((
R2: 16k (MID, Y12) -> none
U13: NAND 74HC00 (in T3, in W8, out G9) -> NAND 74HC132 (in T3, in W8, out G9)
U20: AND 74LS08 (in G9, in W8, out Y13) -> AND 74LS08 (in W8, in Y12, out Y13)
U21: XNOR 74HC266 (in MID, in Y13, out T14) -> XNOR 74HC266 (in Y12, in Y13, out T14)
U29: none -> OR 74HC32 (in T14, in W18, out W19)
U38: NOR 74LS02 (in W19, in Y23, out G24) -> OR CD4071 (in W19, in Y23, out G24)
))
((
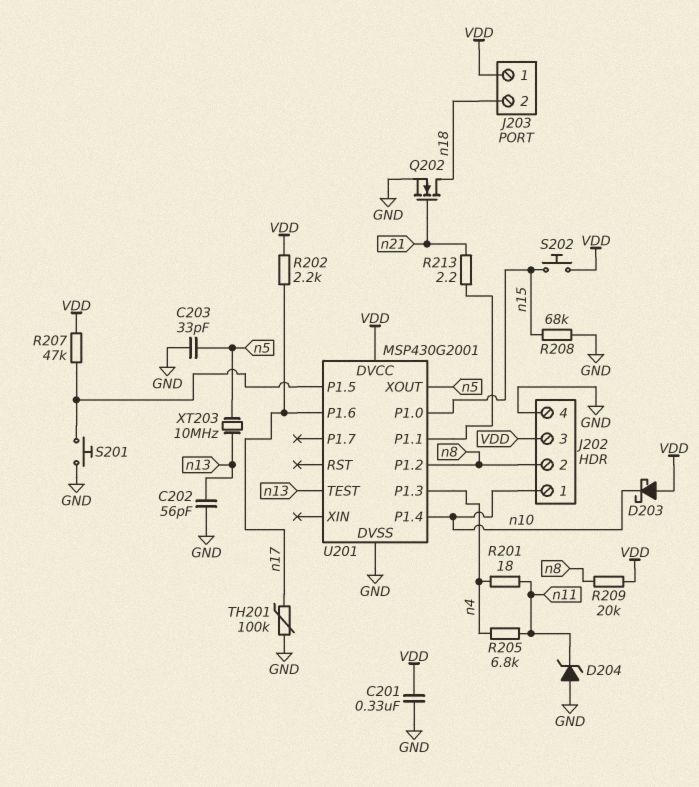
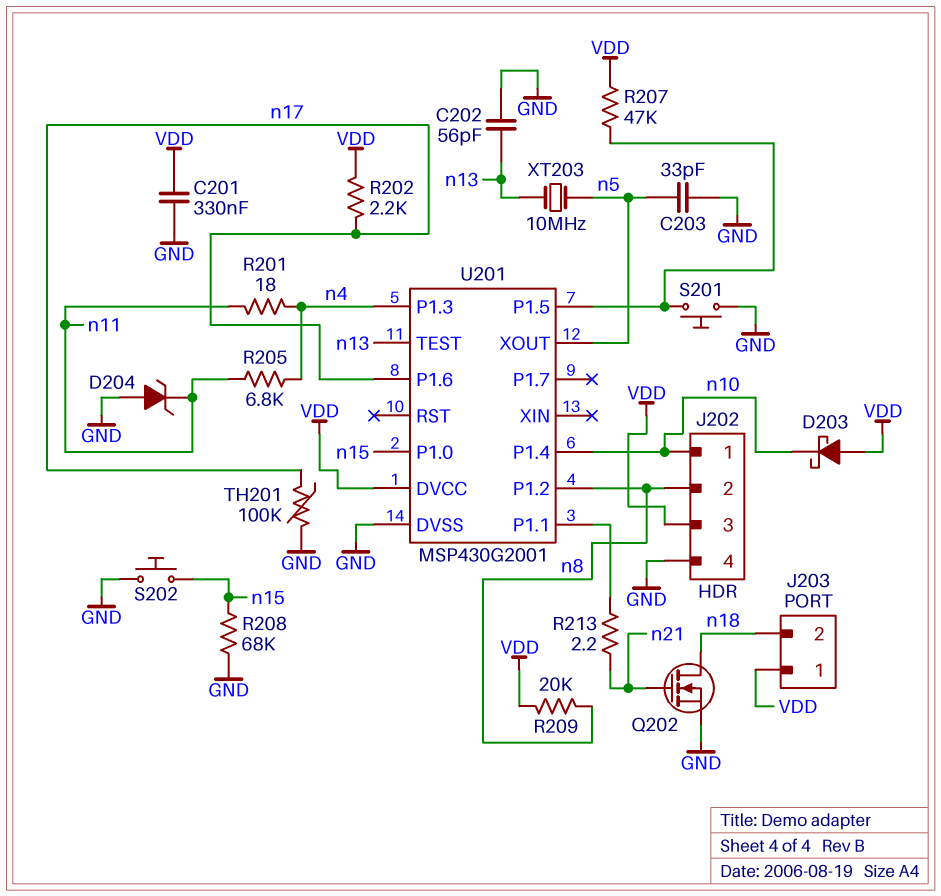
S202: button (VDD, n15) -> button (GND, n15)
))
Exercise. If a line in the data above holds the string "none", copy it.

Response.
R2: 16k (MID, Y12) -> none
U29: none -> OR 74HC32 (in T14, in W18, out W19)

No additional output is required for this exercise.